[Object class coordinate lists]
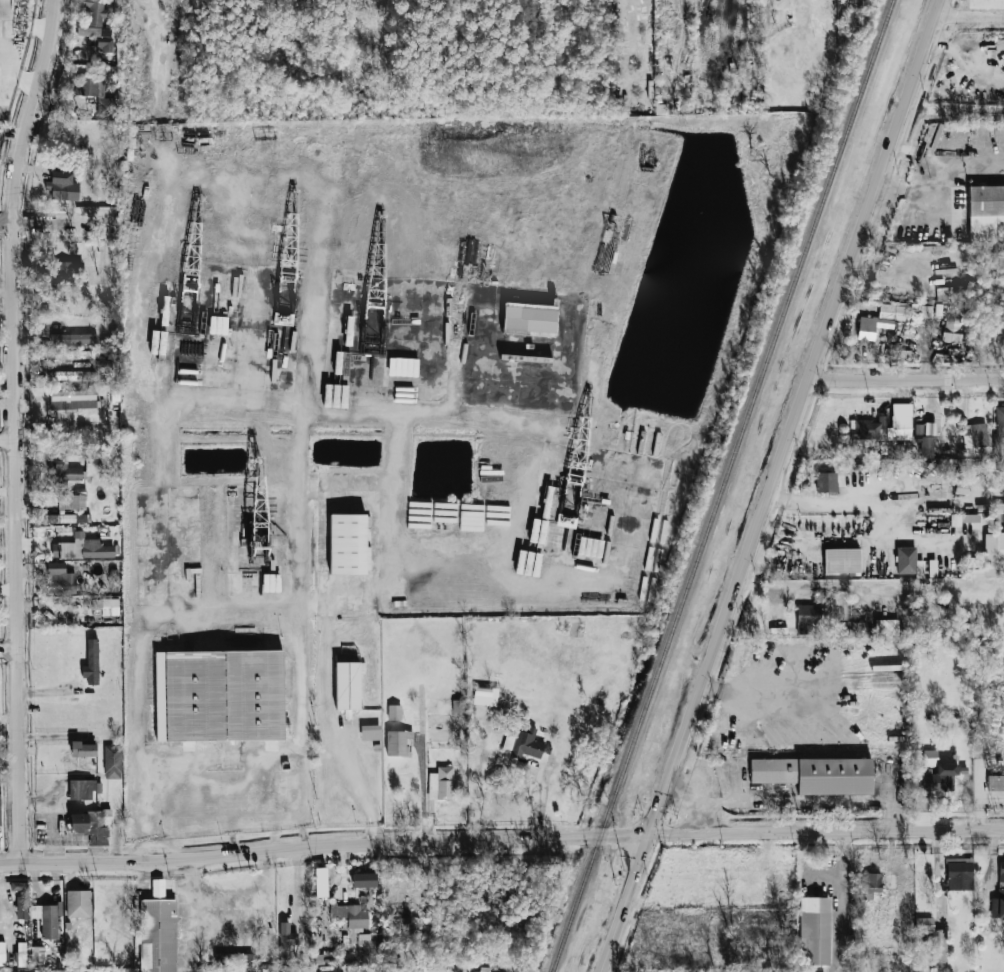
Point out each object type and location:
building: (93, 17)
road: (968, 18)
building: (104, 44)
building: (95, 93)
building: (62, 186)
road: (944, 188)
building: (986, 213)
road: (51, 227)
building: (68, 271)
building: (529, 318)
building: (880, 320)
building: (61, 355)
building: (74, 375)
road: (904, 380)
building: (73, 399)
building: (900, 422)
building: (1000, 422)
road: (11, 428)
building: (869, 429)
building: (975, 434)
road: (6, 439)
building: (926, 446)
building: (67, 471)
building: (826, 482)
road: (768, 485)
railway: (724, 486)
building: (71, 501)
road: (836, 501)
building: (65, 518)
building: (351, 545)
building: (85, 548)
building: (994, 550)
building: (842, 560)
building: (906, 560)
building: (59, 579)
building: (113, 580)
building: (96, 603)
building: (110, 606)
building: (807, 618)
building: (886, 627)
building: (860, 628)
road: (144, 638)
road: (7, 651)
building: (91, 662)
building: (346, 685)
road: (749, 687)
building: (219, 697)
building: (458, 705)
building: (394, 712)
building: (369, 732)
road: (338, 739)
building: (396, 741)
building: (522, 743)
building: (82, 749)
building: (112, 761)
building: (937, 772)
building: (815, 774)
building: (440, 782)
building: (995, 782)
building: (81, 788)
building: (0, 802)
building: (91, 825)
road: (826, 833)
traffic signals: (648, 835)
road: (323, 845)
road: (810, 864)
building: (1001, 870)
building: (958, 873)
building: (320, 882)
building: (871, 883)
building: (20, 886)
building: (504, 898)
road: (844, 902)
building: (22, 903)
building: (77, 903)
building: (997, 904)
building: (350, 914)
building: (46, 919)
building: (814, 929)
building: (156, 931)
building: (7, 932)
building: (933, 937)
building: (285, 941)
building: (35, 943)
building: (233, 958)
building: (267, 970)
building: (481, 970)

## GOAL OF THE EXERCISE
An exact reprint of the records above is required, with all pictures left out.

## TASK SOLUTION
Point out each object type and location:
building: (93, 17)
road: (968, 18)
building: (104, 44)
building: (95, 93)
building: (62, 186)
road: (944, 188)
building: (986, 213)
road: (51, 227)
building: (68, 271)
building: (529, 318)
building: (880, 320)
building: (61, 355)
building: (74, 375)
road: (904, 380)
building: (73, 399)
building: (900, 422)
building: (1000, 422)
road: (11, 428)
building: (869, 429)
building: (975, 434)
road: (6, 439)
building: (926, 446)
building: (67, 471)
building: (826, 482)
road: (768, 485)
railway: (724, 486)
building: (71, 501)
road: (836, 501)
building: (65, 518)
building: (351, 545)
building: (85, 548)
building: (994, 550)
building: (842, 560)
building: (906, 560)
building: (59, 579)
building: (113, 580)
building: (96, 603)
building: (110, 606)
building: (807, 618)
building: (886, 627)
building: (860, 628)
road: (144, 638)
road: (7, 651)
building: (91, 662)
building: (346, 685)
road: (749, 687)
building: (219, 697)
building: (458, 705)
building: (394, 712)
building: (369, 732)
road: (338, 739)
building: (396, 741)
building: (522, 743)
building: (82, 749)
building: (112, 761)
building: (937, 772)
building: (815, 774)
building: (440, 782)
building: (995, 782)
building: (81, 788)
building: (0, 802)
building: (91, 825)
road: (826, 833)
traffic signals: (648, 835)
road: (323, 845)
road: (810, 864)
building: (1001, 870)
building: (958, 873)
building: (320, 882)
building: (871, 883)
building: (20, 886)
building: (504, 898)
road: (844, 902)
building: (22, 903)
building: (77, 903)
building: (997, 904)
building: (350, 914)
building: (46, 919)
building: (814, 929)
building: (156, 931)
building: (7, 932)
building: (933, 937)
building: (285, 941)
building: (35, 943)
building: (233, 958)
building: (267, 970)
building: (481, 970)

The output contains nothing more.